DESCRIPTION OF THE TASK
Would it be possible to copy exactly the lines from the one containing "white headphones: none" to the end of the entries, including both and nothing else?

Records from a data source

>>>

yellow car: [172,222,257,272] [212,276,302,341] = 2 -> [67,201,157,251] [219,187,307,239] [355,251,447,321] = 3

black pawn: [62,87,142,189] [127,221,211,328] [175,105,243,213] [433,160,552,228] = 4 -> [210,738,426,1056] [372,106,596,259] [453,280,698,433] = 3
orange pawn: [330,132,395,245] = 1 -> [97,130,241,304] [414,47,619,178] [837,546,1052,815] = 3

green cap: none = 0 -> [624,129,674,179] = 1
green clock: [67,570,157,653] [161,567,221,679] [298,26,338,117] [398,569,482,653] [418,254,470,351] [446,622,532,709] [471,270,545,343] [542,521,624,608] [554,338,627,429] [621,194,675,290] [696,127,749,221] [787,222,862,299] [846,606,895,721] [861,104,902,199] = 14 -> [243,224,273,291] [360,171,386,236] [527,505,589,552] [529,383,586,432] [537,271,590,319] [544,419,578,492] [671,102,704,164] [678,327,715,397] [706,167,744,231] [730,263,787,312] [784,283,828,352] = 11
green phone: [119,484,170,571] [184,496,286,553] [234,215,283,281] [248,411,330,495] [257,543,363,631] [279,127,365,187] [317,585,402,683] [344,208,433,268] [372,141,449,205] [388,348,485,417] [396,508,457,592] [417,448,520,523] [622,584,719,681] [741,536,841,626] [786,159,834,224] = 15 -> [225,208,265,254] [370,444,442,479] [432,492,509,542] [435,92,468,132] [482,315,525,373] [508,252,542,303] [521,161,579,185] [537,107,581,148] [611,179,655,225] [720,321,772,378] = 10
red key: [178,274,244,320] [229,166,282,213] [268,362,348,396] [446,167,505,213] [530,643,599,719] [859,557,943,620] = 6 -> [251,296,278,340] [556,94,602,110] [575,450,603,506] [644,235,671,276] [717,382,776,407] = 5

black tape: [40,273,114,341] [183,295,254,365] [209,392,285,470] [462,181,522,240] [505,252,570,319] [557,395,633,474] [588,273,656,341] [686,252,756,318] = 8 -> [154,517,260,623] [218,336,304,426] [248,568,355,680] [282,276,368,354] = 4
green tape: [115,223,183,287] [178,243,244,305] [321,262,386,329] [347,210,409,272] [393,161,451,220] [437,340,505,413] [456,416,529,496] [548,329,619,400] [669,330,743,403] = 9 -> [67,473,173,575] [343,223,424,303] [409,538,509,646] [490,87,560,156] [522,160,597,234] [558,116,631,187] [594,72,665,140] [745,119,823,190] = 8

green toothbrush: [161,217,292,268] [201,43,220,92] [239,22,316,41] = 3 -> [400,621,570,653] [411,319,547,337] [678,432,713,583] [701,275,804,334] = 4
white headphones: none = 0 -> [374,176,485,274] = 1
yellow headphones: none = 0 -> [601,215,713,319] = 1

<<<

TASK OUTPUT
white headphones: none = 0 -> [374,176,485,274] = 1
yellow headphones: none = 0 -> [601,215,713,319] = 1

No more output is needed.